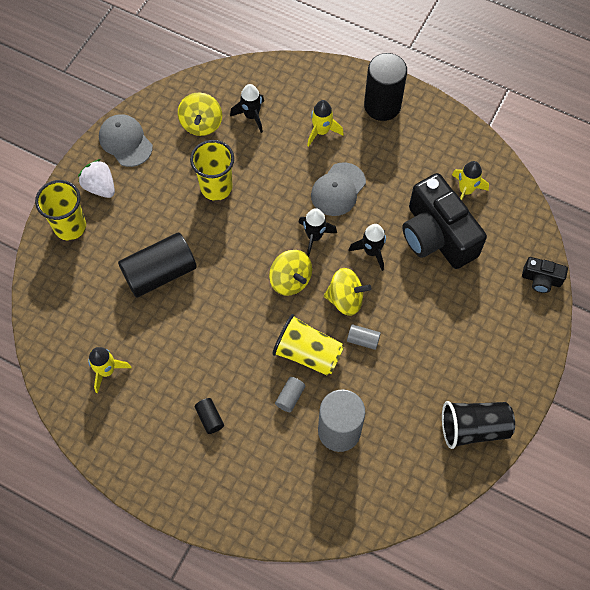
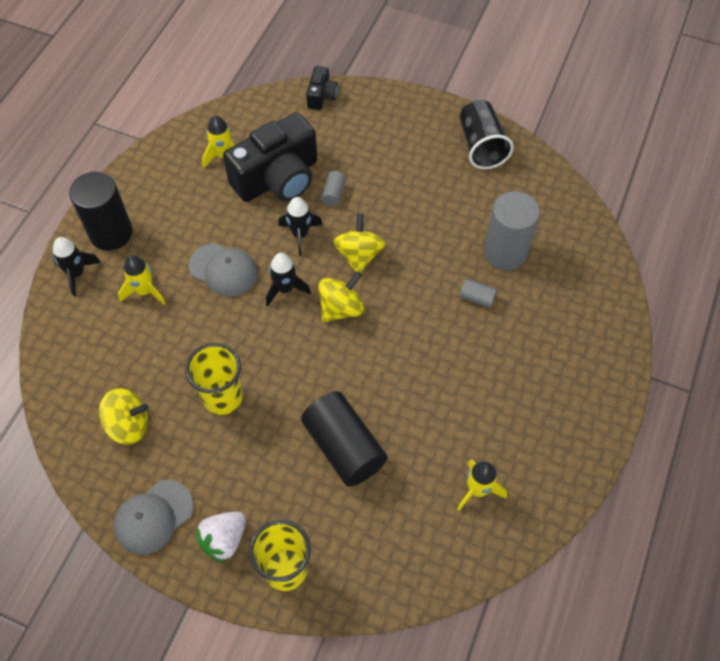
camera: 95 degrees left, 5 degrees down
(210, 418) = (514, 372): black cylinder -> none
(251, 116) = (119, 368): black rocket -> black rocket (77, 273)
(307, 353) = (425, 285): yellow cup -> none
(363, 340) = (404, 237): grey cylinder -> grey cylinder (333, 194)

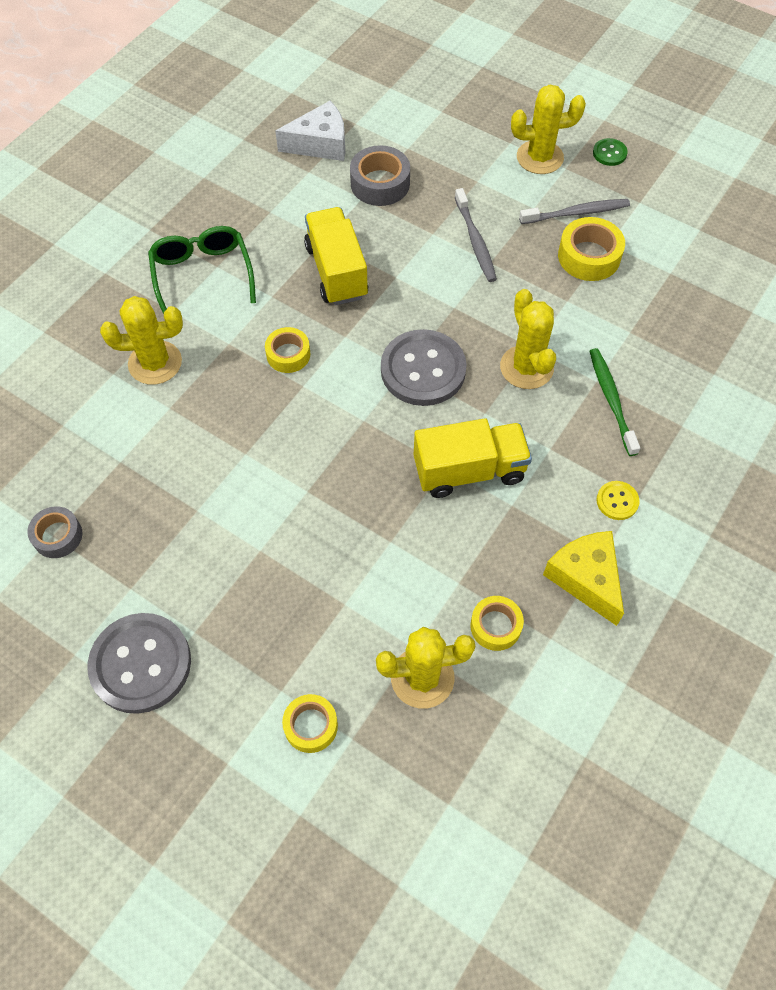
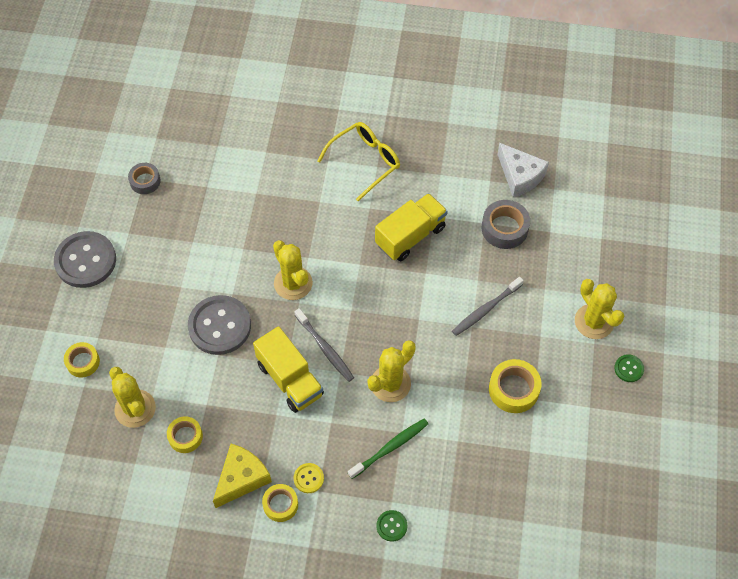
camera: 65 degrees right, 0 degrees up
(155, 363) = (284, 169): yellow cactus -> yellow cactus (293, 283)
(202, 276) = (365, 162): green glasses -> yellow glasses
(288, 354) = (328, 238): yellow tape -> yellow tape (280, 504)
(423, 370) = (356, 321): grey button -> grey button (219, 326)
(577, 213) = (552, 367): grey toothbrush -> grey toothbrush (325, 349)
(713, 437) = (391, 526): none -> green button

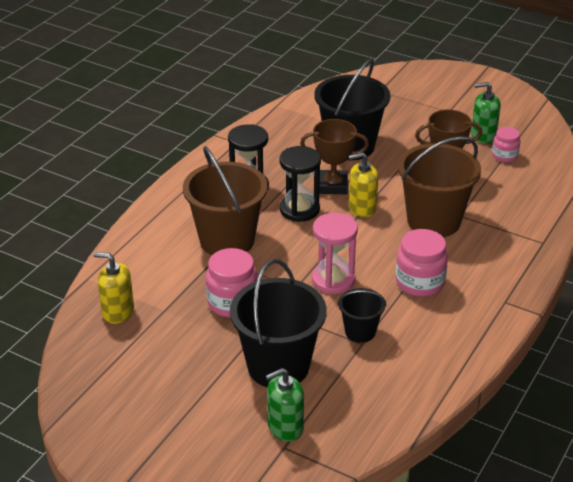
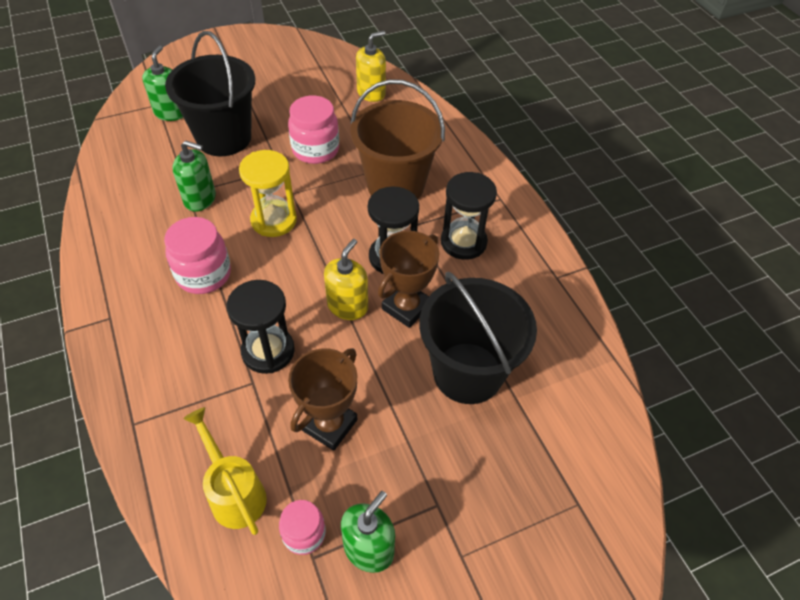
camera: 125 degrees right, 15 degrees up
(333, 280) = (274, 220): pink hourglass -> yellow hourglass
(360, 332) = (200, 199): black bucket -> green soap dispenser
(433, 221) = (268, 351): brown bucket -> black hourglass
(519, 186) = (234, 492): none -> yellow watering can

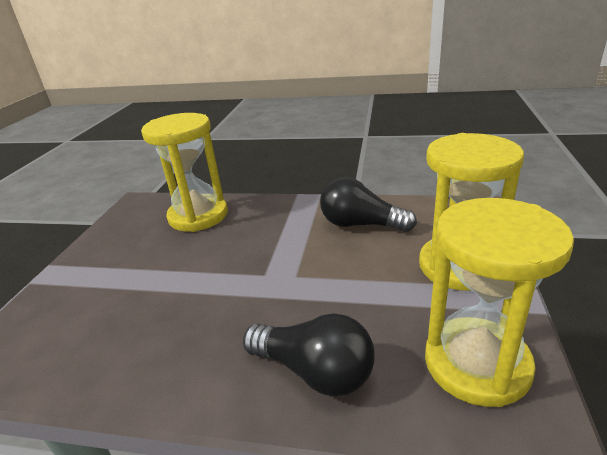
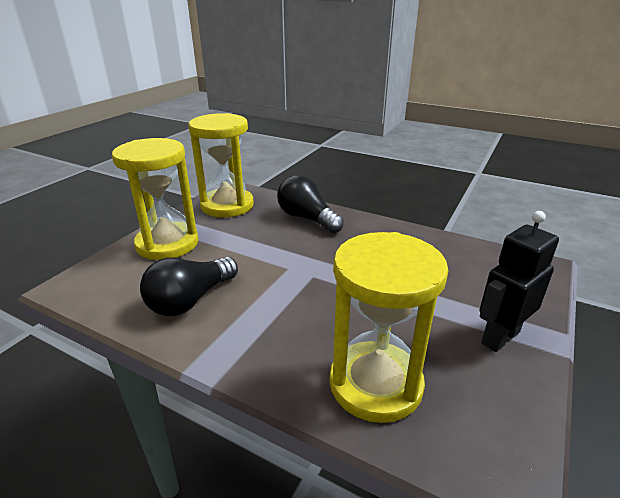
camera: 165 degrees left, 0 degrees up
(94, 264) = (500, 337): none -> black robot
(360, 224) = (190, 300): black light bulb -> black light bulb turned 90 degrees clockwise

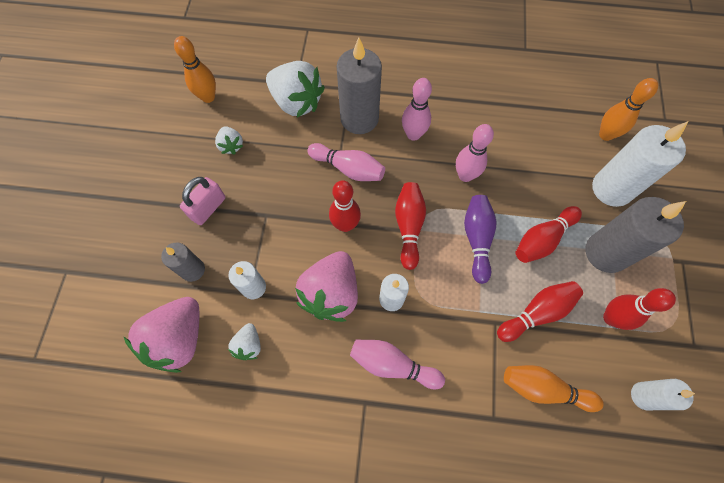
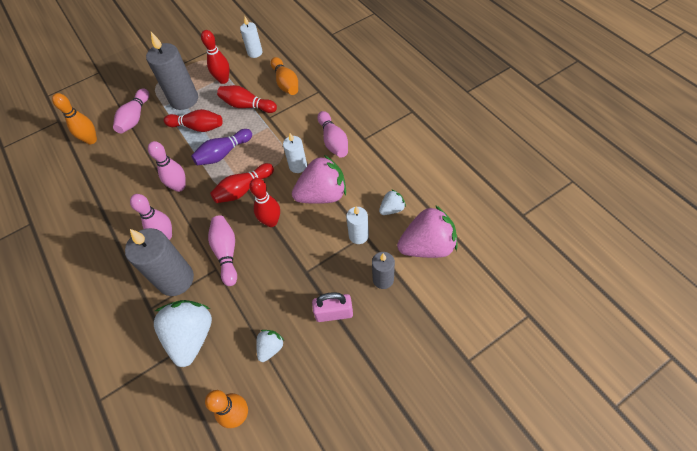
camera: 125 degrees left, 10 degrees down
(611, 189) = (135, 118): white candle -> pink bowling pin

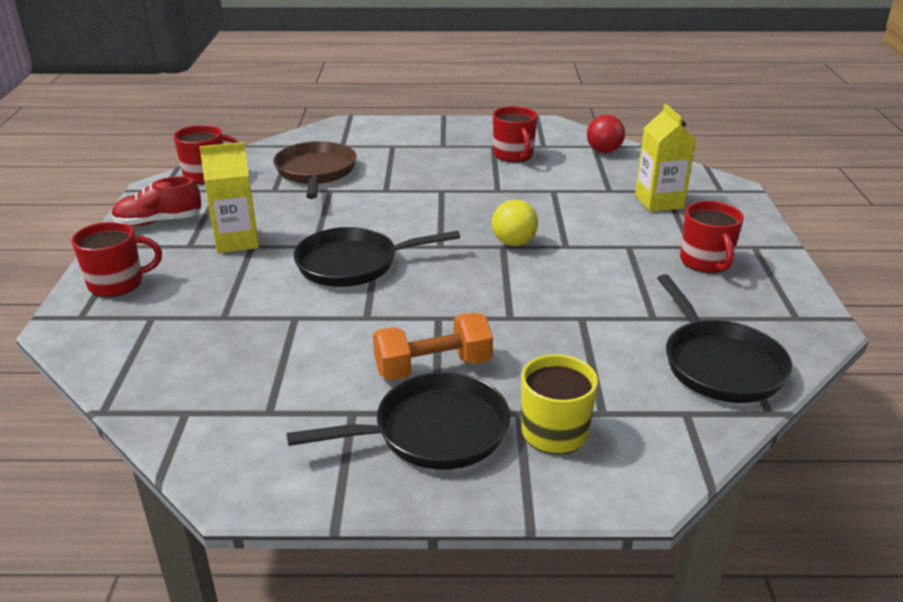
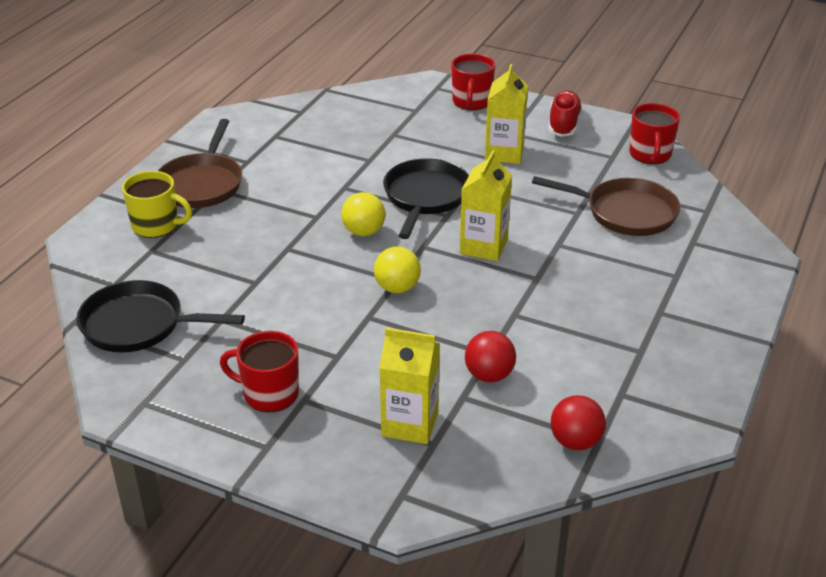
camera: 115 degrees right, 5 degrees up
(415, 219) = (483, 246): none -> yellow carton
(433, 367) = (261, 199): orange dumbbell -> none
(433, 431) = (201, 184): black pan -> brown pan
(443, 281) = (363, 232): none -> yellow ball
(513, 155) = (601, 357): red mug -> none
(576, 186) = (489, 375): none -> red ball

WHAT THE TASK REQUIRES: Please output every line of the listing as it stands, and omit its images.

FINISHED TASK:
camera: 95 degrees left, 5 degrees down
(210, 418) = (514, 372): black cylinder -> none
(251, 116) = (119, 368): black rocket -> black rocket (77, 273)
(307, 353) = (425, 285): yellow cup -> none
(363, 340) = (404, 237): grey cylinder -> grey cylinder (333, 194)

camera: 65 degrees right, 0 degrees up
(155, 363) = (284, 169): yellow cactus -> yellow cactus (293, 283)
(202, 276) = (365, 162): green glasses -> yellow glasses
(288, 354) = (328, 238): yellow tape -> yellow tape (280, 504)
(423, 370) = (356, 321): grey button -> grey button (219, 326)
(577, 213) = (552, 367): grey toothbrush -> grey toothbrush (325, 349)
(713, 437) = (391, 526): none -> green button

camera: 125 degrees right, 15 degrees up
(333, 280) = (274, 220): pink hourglass -> yellow hourglass
(360, 332) = (200, 199): black bucket -> green soap dispenser
(433, 221) = (268, 351): brown bucket -> black hourglass
(519, 186) = (234, 492): none -> yellow watering can

camera: 165 degrees left, 0 degrees up
(94, 264) = (500, 337): none -> black robot
(360, 224) = (190, 300): black light bulb -> black light bulb turned 90 degrees clockwise

camera: 125 degrees left, 10 degrees down
(611, 189) = (135, 118): white candle -> pink bowling pin

camera: 115 degrees right, 5 degrees up
(415, 219) = (483, 246): none -> yellow carton
(433, 367) = (261, 199): orange dumbbell -> none
(433, 431) = (201, 184): black pan -> brown pan
(443, 281) = (363, 232): none -> yellow ball
(513, 155) = (601, 357): red mug -> none
(576, 186) = (489, 375): none -> red ball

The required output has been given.